**WORK TO BE COMPLETED**
Retype the records that follow, every line exactly as written.

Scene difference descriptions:
- Opening Delimiter -

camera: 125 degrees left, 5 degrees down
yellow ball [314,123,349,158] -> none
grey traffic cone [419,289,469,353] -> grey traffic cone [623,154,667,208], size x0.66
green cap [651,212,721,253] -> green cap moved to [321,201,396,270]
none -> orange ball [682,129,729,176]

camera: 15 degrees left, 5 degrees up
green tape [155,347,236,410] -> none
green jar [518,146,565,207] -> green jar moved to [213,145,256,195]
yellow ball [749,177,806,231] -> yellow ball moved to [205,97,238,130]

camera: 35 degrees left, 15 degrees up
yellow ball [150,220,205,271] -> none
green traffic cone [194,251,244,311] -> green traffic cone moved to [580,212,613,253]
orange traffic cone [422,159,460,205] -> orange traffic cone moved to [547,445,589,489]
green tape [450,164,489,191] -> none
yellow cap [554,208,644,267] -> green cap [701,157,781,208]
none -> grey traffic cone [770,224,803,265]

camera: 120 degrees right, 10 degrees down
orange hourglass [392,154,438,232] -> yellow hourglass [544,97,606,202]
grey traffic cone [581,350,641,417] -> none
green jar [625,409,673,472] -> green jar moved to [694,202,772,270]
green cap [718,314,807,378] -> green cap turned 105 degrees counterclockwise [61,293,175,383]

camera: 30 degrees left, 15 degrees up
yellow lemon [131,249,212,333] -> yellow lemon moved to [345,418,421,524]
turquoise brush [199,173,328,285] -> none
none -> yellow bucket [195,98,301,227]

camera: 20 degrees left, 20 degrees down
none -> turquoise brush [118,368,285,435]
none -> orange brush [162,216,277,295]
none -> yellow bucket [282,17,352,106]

- Closing Delimiter -

**TASK OUTPUT**
camera: 125 degrees left, 5 degrees down
yellow ball [314,123,349,158] -> none
grey traffic cone [419,289,469,353] -> grey traffic cone [623,154,667,208], size x0.66
green cap [651,212,721,253] -> green cap moved to [321,201,396,270]
none -> orange ball [682,129,729,176]

camera: 15 degrees left, 5 degrees up
green tape [155,347,236,410] -> none
green jar [518,146,565,207] -> green jar moved to [213,145,256,195]
yellow ball [749,177,806,231] -> yellow ball moved to [205,97,238,130]

camera: 35 degrees left, 15 degrees up
yellow ball [150,220,205,271] -> none
green traffic cone [194,251,244,311] -> green traffic cone moved to [580,212,613,253]
orange traffic cone [422,159,460,205] -> orange traffic cone moved to [547,445,589,489]
green tape [450,164,489,191] -> none
yellow cap [554,208,644,267] -> green cap [701,157,781,208]
none -> grey traffic cone [770,224,803,265]

camera: 120 degrees right, 10 degrees down
orange hourglass [392,154,438,232] -> yellow hourglass [544,97,606,202]
grey traffic cone [581,350,641,417] -> none
green jar [625,409,673,472] -> green jar moved to [694,202,772,270]
green cap [718,314,807,378] -> green cap turned 105 degrees counterclockwise [61,293,175,383]

camera: 30 degrees left, 15 degrees up
yellow lemon [131,249,212,333] -> yellow lemon moved to [345,418,421,524]
turquoise brush [199,173,328,285] -> none
none -> yellow bucket [195,98,301,227]

camera: 20 degrees left, 20 degrees down
none -> turquoise brush [118,368,285,435]
none -> orange brush [162,216,277,295]
none -> yellow bucket [282,17,352,106]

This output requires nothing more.